TASK STATEMENT |
In the entries that follow, the line with "Shared Stock: [144,192,368,376]" opens the range and the line with "request.log: [505,753,539,797] ->" closes it; repeat that range exactly, both lines included.
-- MATERIAL FOR THIS EXERCISE follows --
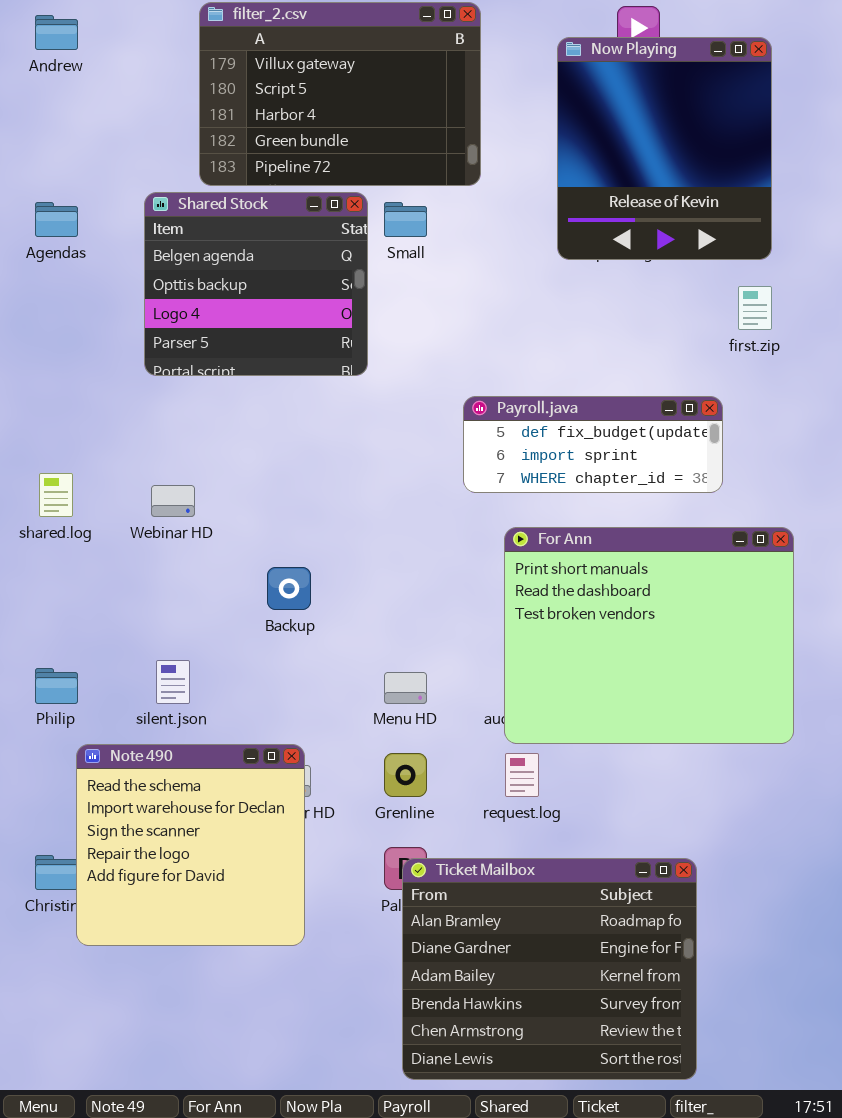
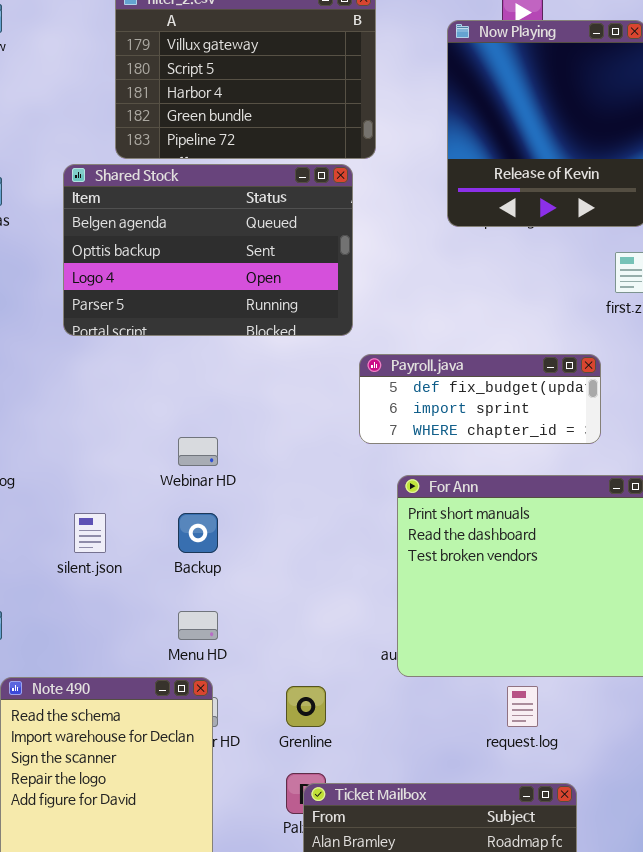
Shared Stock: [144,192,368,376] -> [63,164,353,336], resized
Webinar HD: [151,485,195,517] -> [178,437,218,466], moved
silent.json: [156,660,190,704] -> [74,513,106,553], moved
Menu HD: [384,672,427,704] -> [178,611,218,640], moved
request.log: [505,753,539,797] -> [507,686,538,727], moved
-- MATERIAL FOR THIS EXERCISE concluded --
-- MATERIAL FOR THIS EXERCISE follows --
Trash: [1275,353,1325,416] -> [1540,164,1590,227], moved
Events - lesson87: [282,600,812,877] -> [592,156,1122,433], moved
-- MATERIAL FOR THIS EXERCISE concluded --
-- MATERIAL FOR THIS EXERCISE follows --
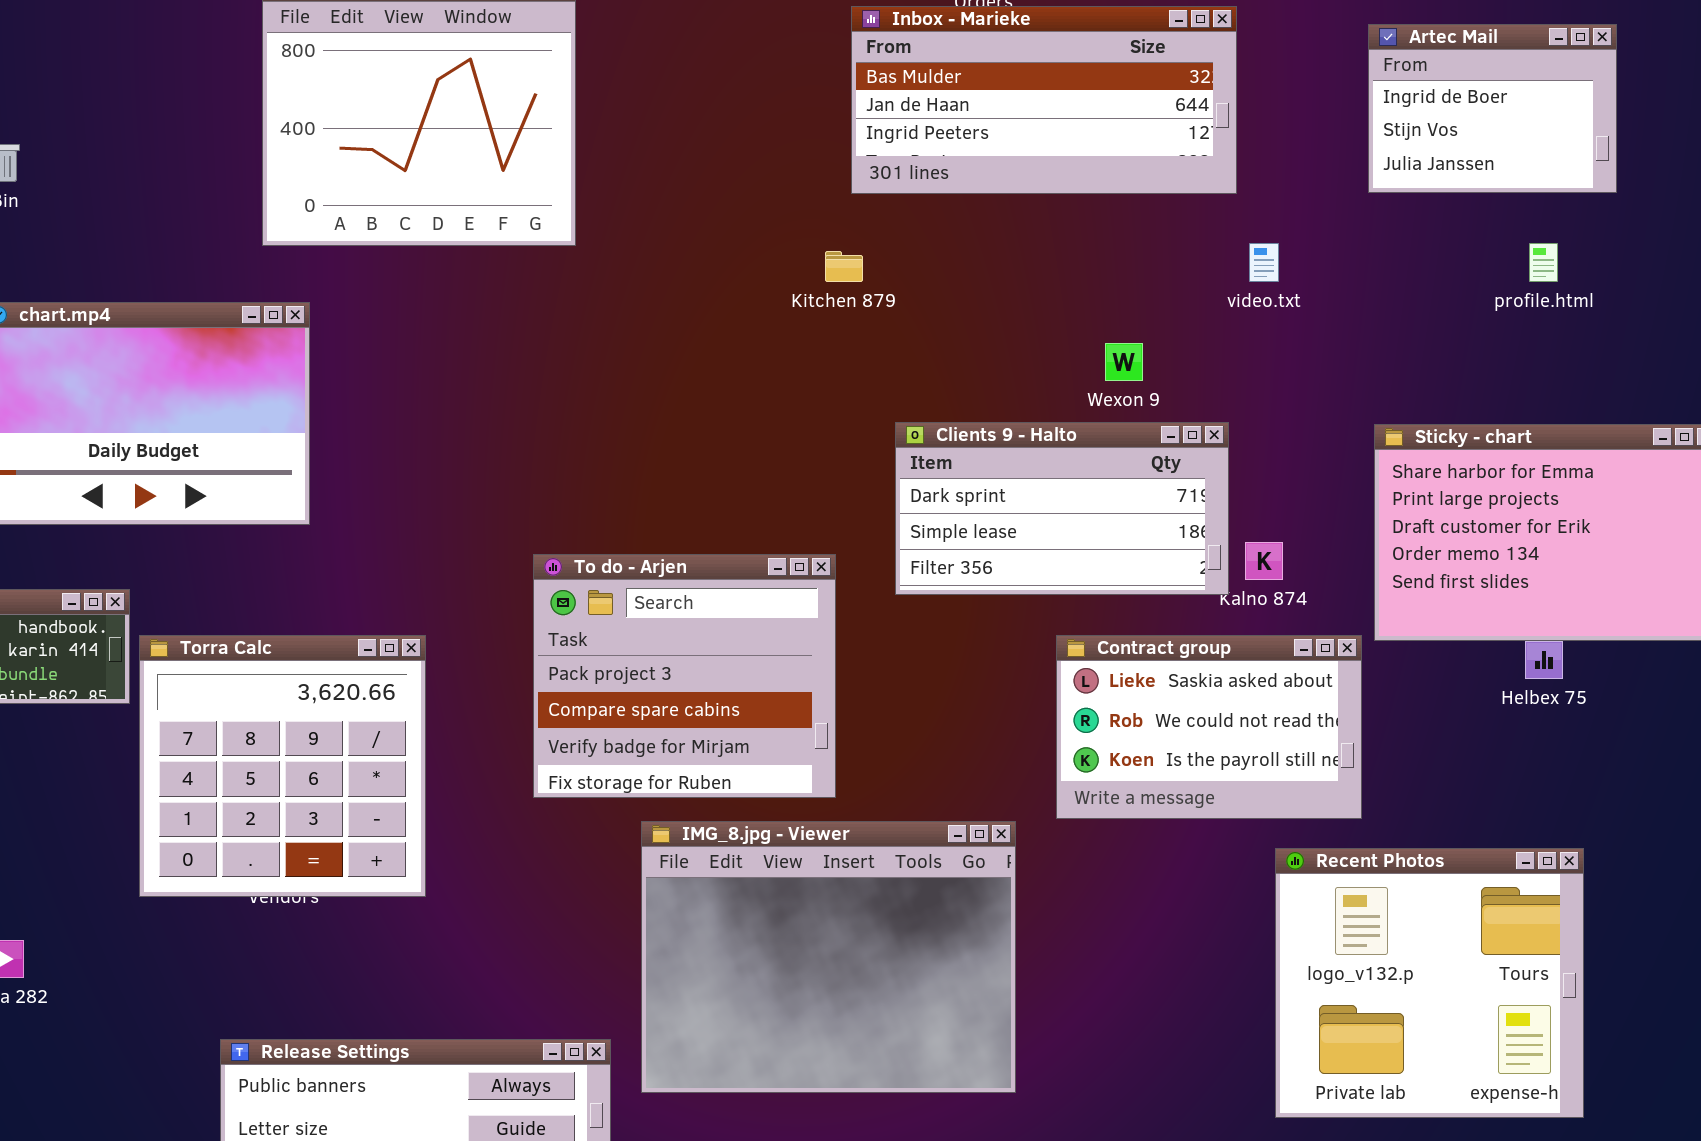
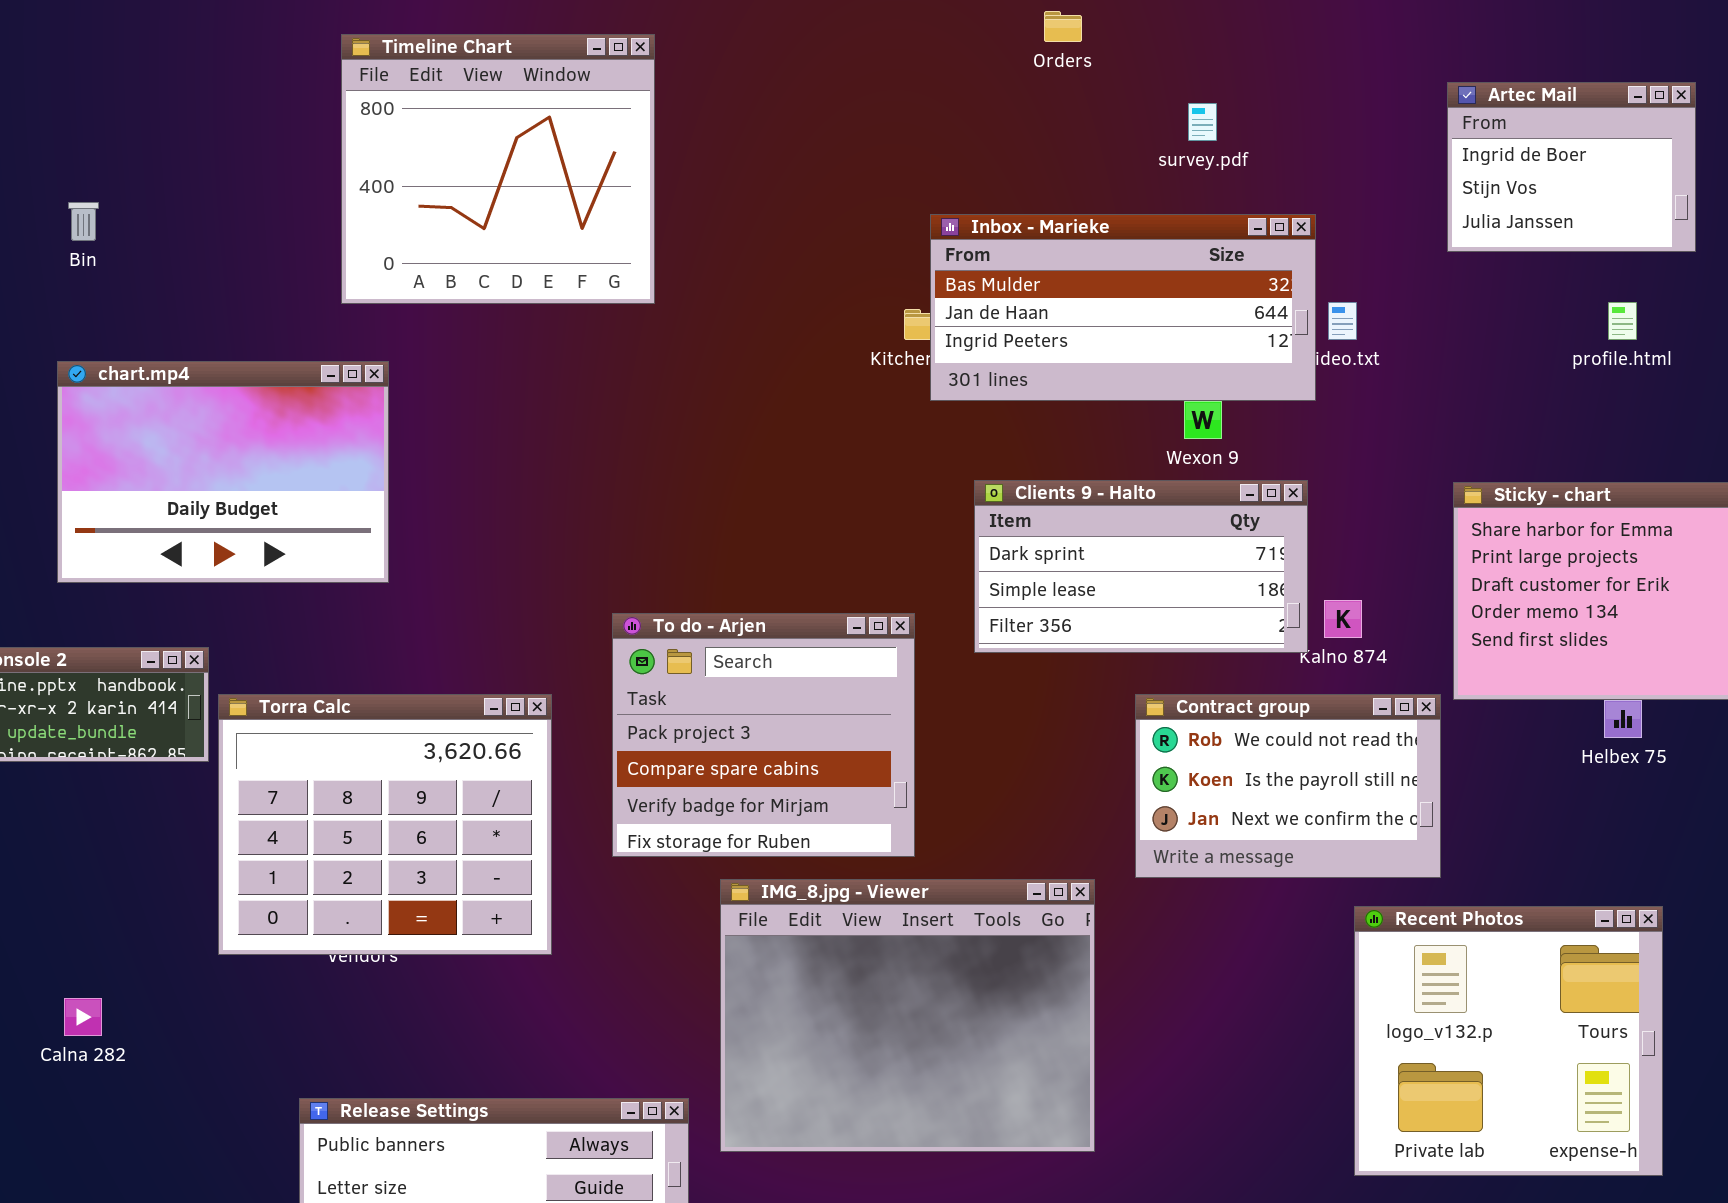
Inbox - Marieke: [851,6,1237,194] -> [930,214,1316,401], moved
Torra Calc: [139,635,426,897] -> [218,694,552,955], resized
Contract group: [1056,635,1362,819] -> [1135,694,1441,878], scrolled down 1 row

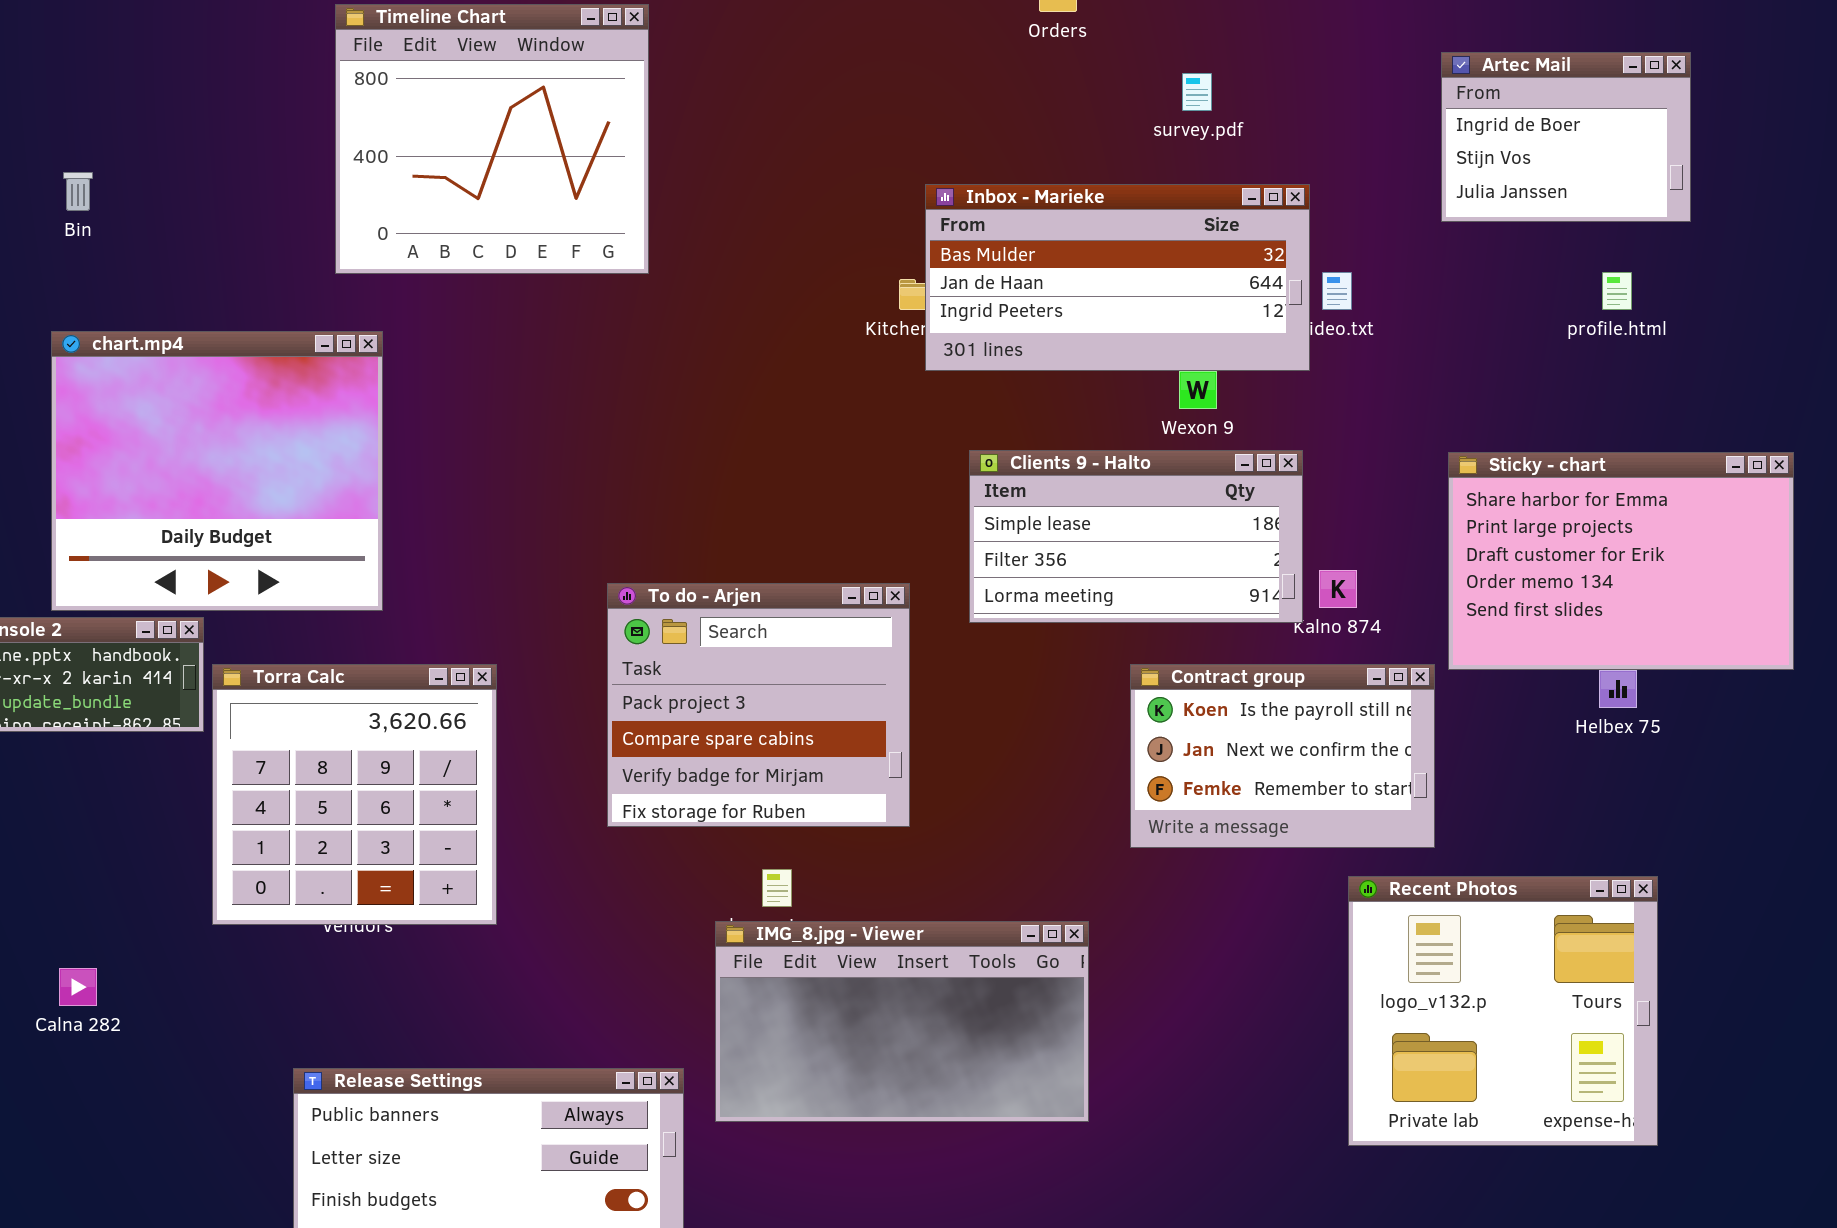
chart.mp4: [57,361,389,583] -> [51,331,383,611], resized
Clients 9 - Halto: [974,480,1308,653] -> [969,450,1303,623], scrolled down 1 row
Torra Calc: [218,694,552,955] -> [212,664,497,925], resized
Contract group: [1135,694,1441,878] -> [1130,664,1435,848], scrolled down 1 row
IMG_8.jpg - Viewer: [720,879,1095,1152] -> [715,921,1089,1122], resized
-- MATERIAL FOR THIS EXERCISE concluded --
REPLY TO THE EXERCISE |
Shared Stock: [144,192,368,376] -> [63,164,353,336], resized
Webinar HD: [151,485,195,517] -> [178,437,218,466], moved
silent.json: [156,660,190,704] -> [74,513,106,553], moved
Menu HD: [384,672,427,704] -> [178,611,218,640], moved
request.log: [505,753,539,797] -> [507,686,538,727], moved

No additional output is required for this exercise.